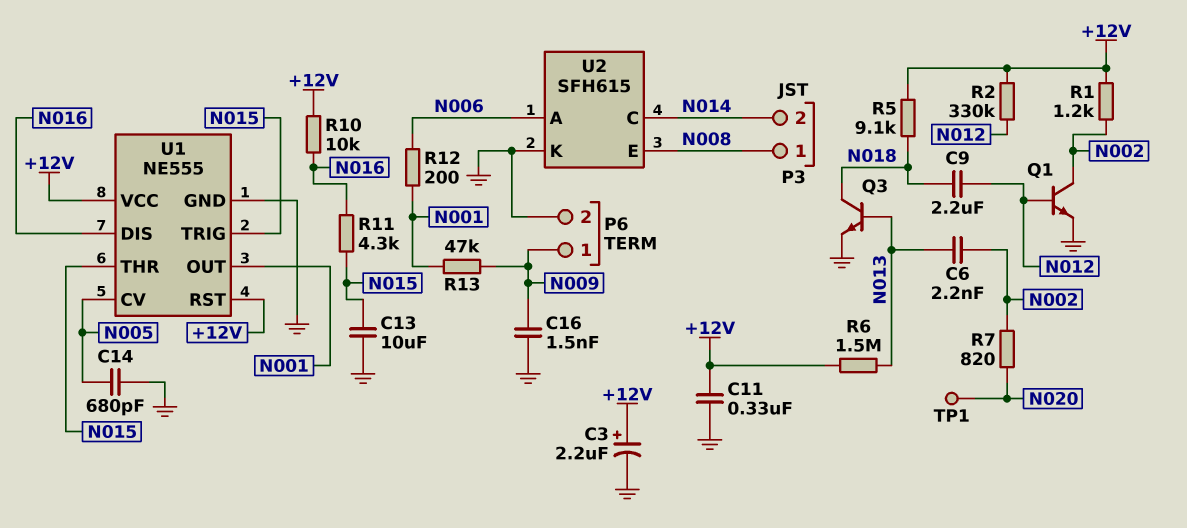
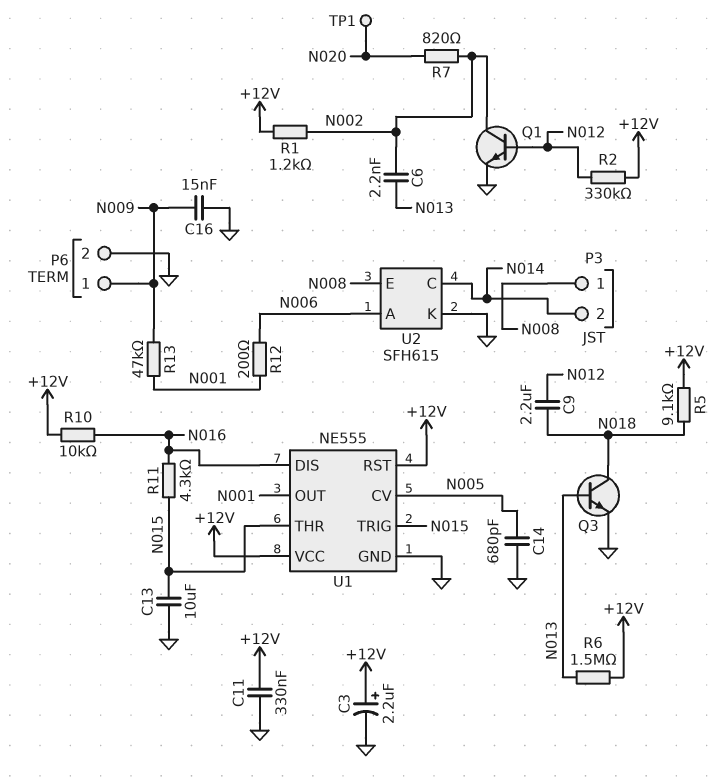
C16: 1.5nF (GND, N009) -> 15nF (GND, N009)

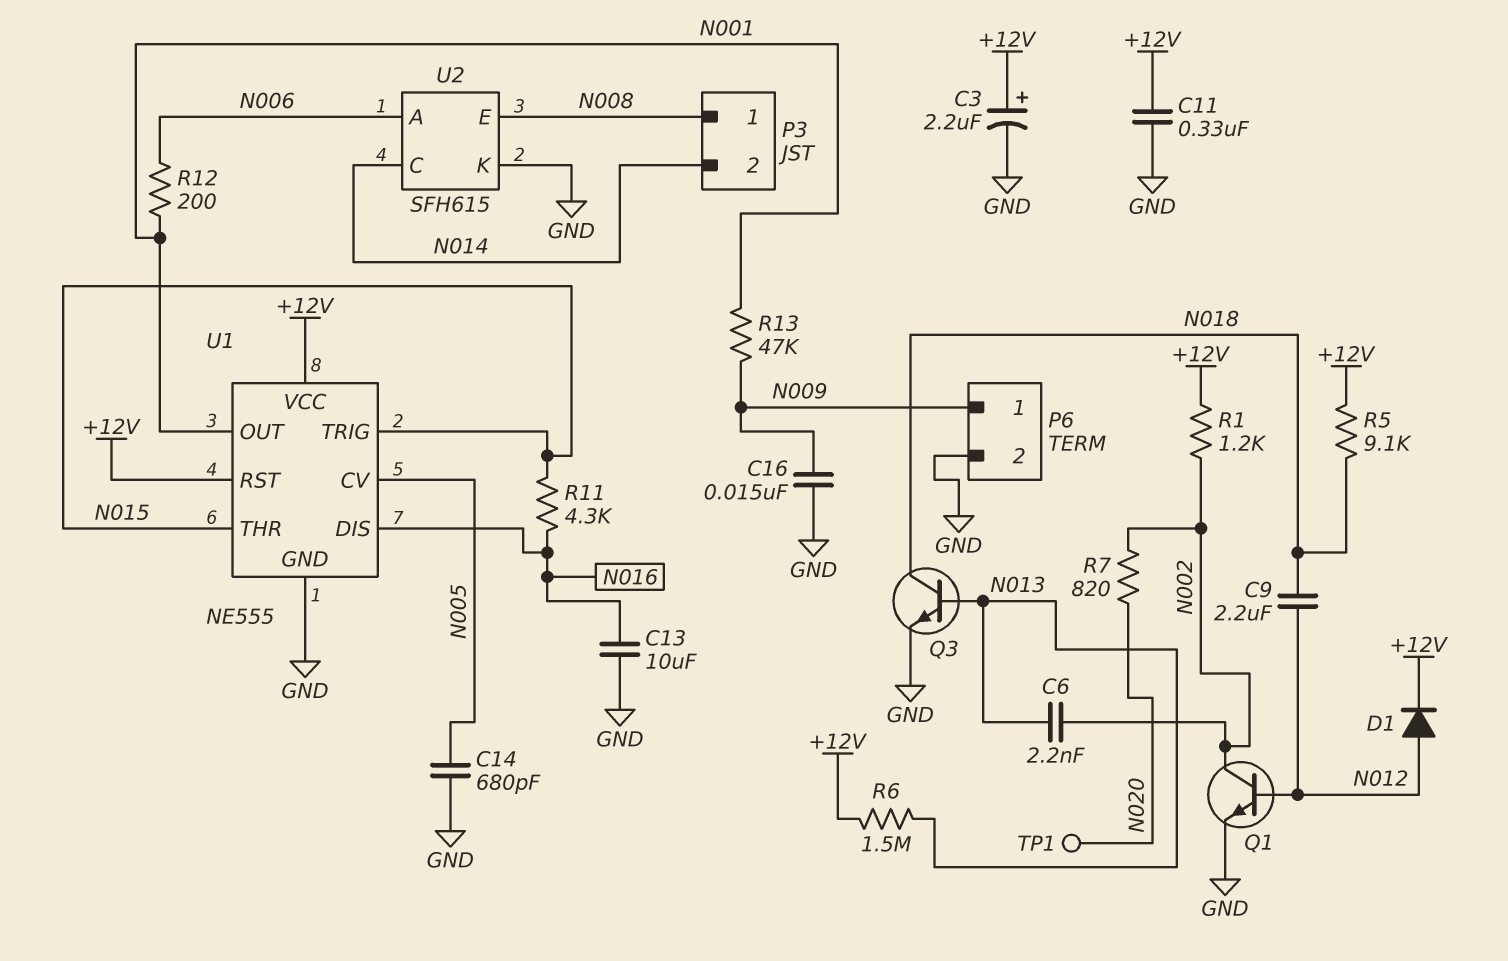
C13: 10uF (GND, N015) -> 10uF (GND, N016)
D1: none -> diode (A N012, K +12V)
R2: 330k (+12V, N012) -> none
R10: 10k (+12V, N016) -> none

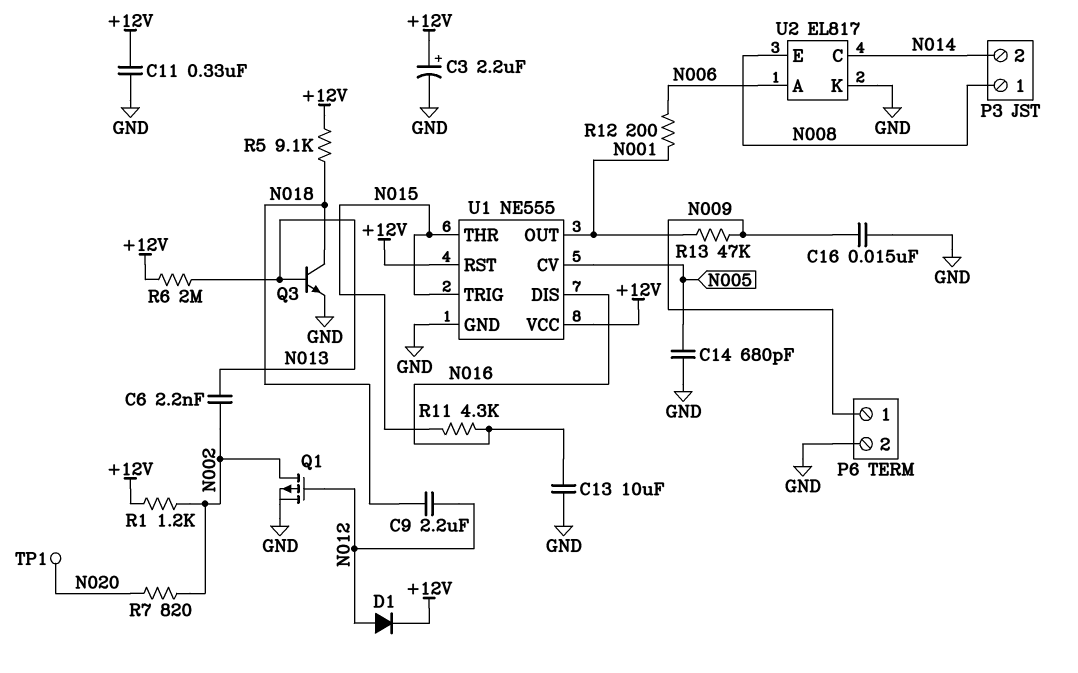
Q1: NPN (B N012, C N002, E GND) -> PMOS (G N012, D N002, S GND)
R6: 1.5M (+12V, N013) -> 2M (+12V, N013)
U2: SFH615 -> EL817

- - - -

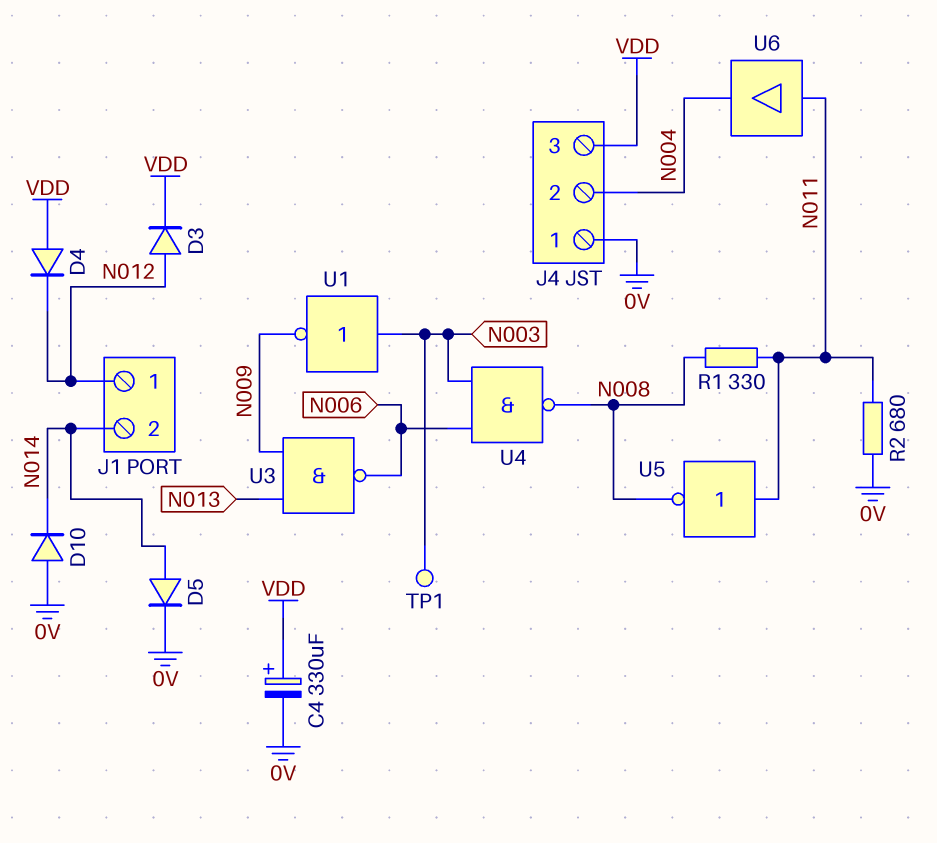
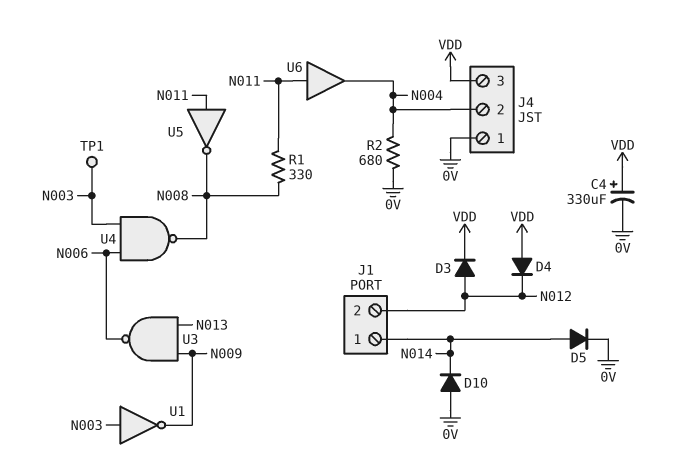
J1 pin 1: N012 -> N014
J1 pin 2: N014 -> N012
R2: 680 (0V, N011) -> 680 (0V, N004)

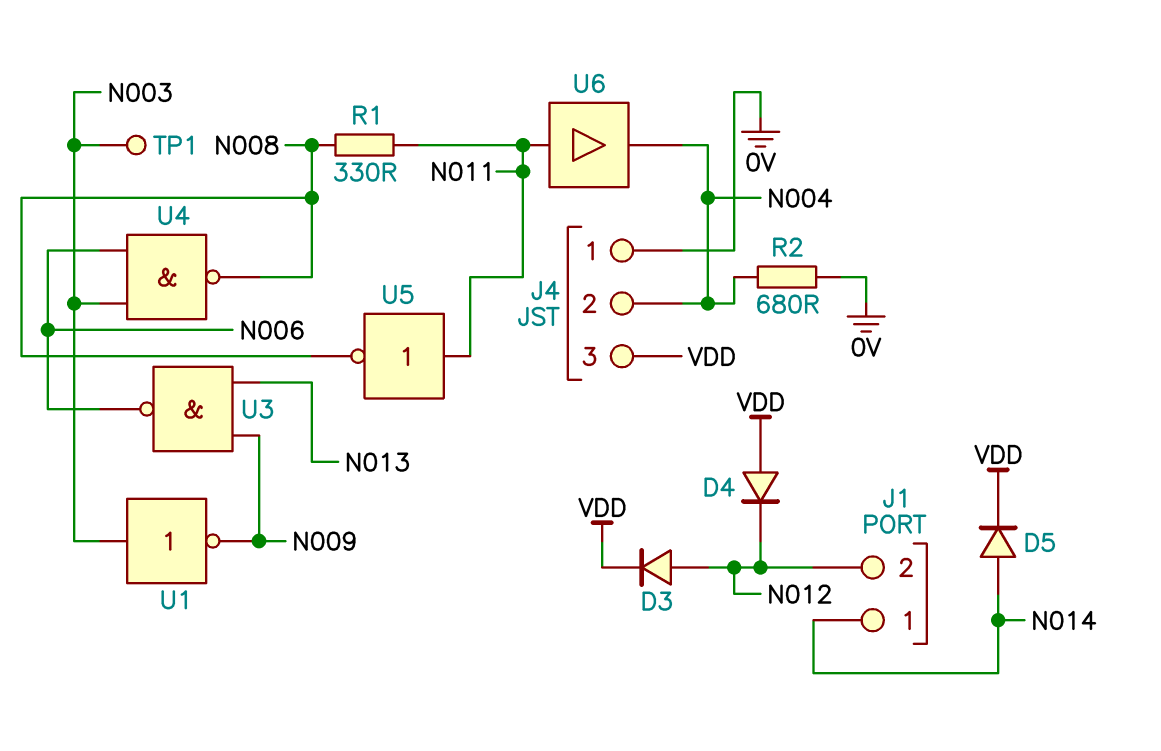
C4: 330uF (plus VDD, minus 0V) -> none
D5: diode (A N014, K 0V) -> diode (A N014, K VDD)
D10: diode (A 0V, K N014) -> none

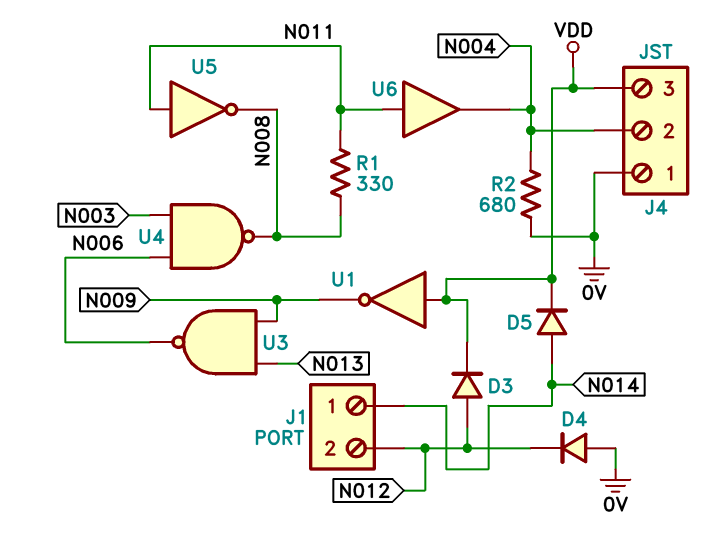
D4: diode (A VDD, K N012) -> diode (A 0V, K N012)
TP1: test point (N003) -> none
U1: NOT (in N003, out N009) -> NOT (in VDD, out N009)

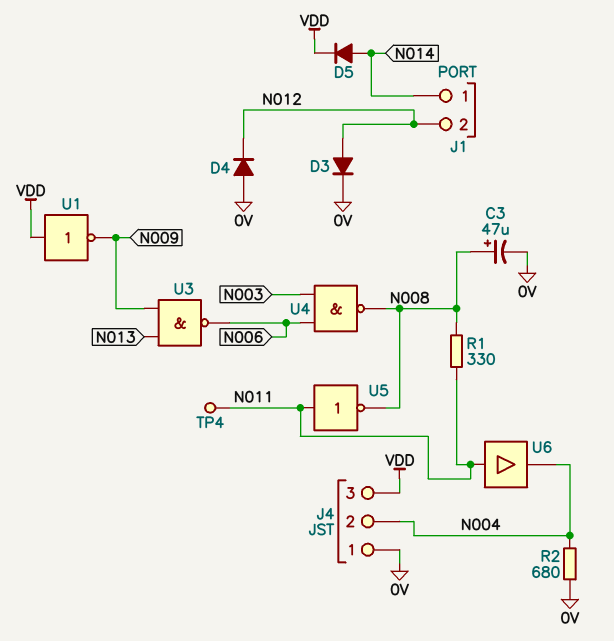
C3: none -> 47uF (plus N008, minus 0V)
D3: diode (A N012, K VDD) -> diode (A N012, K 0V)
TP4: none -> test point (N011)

- - - -

▶ Directions for this task:
In the entries above, find the line with "R2: 680 (0V, N011) -> 680 (0V, N004)" and the line with "TP4: none -> test point (N011)". Return exactly those lines and all the ones between them, pictures excluded.

▶ Answer box:
R2: 680 (0V, N011) -> 680 (0V, N004)

C4: 330uF (plus VDD, minus 0V) -> none
D5: diode (A N014, K 0V) -> diode (A N014, K VDD)
D10: diode (A 0V, K N014) -> none

D4: diode (A VDD, K N012) -> diode (A 0V, K N012)
TP1: test point (N003) -> none
U1: NOT (in N003, out N009) -> NOT (in VDD, out N009)

C3: none -> 47uF (plus N008, minus 0V)
D3: diode (A N012, K VDD) -> diode (A N012, K 0V)
TP4: none -> test point (N011)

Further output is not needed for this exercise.